**EXERCISE REQUIREMENTS**: Copy exactly the lines of the data below that run from the line holding "camera: 20 degrees right, 5 degrees up" through the line holding "red donut [154,462,204,499]", both ends included.
(LISTED ENTRIES Opens)
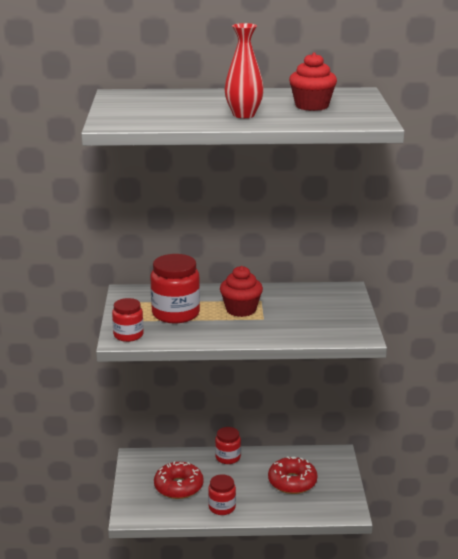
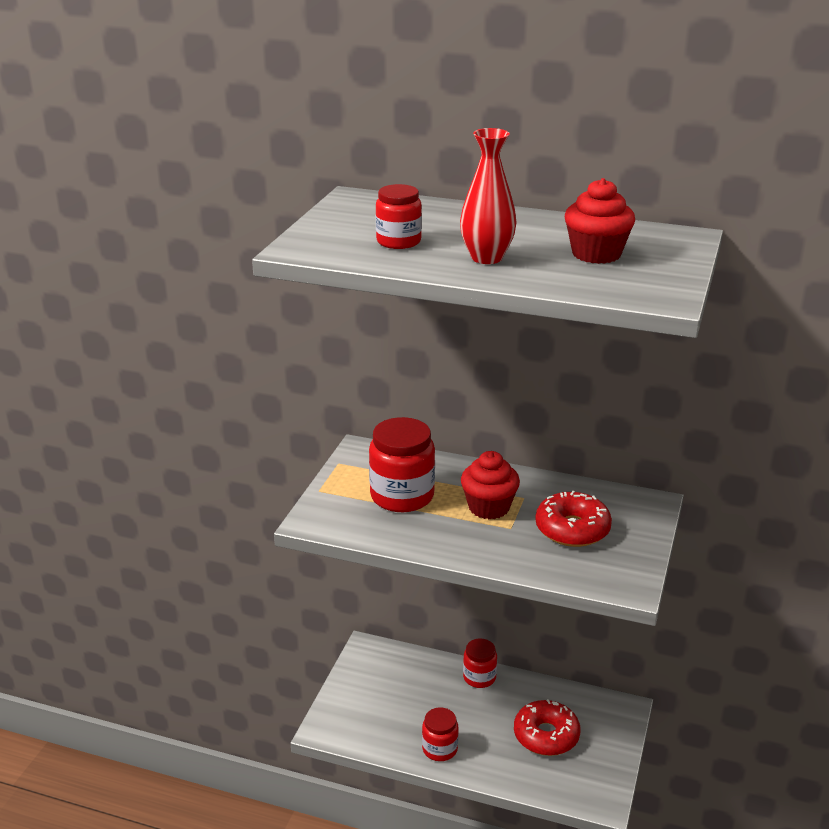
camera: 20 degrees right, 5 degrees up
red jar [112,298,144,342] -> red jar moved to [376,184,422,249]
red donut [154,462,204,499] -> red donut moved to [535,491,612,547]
(LISTED ENTRIES Closes)
(LISTED ENTRIES Opens)
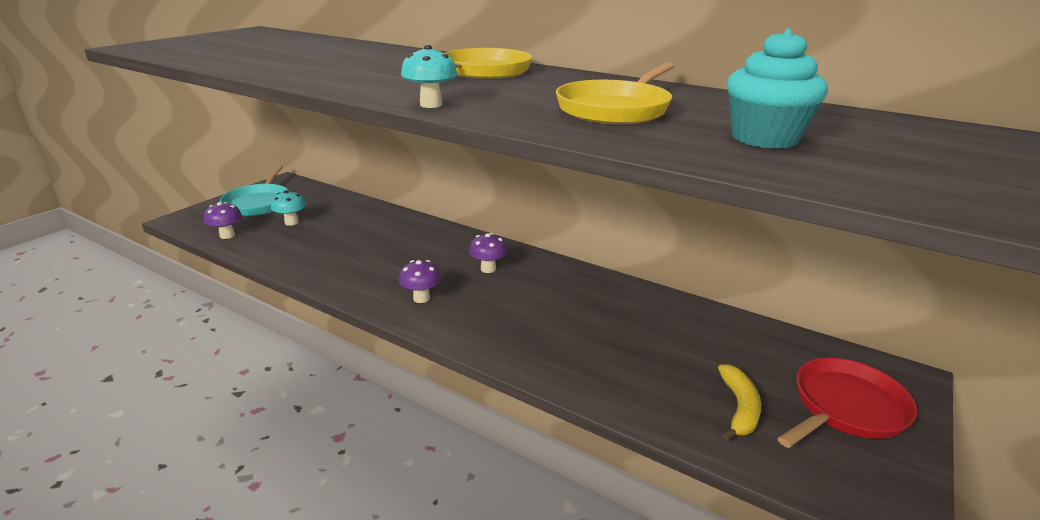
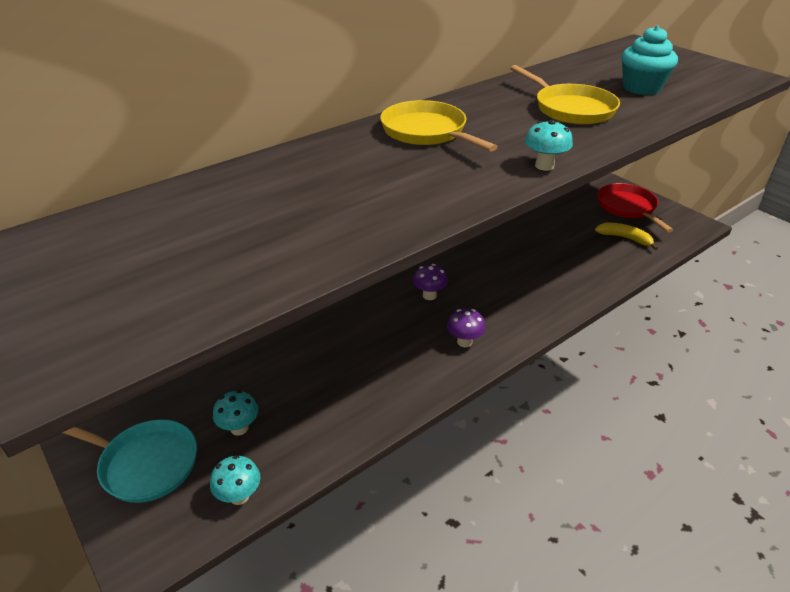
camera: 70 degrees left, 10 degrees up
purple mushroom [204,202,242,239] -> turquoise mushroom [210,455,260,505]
(LISTED ENTRIES Closes)
**RESULT FOR THIS EXERCISE**:
camera: 20 degrees right, 5 degrees up
red jar [112,298,144,342] -> red jar moved to [376,184,422,249]
red donut [154,462,204,499] -> red donut moved to [535,491,612,547]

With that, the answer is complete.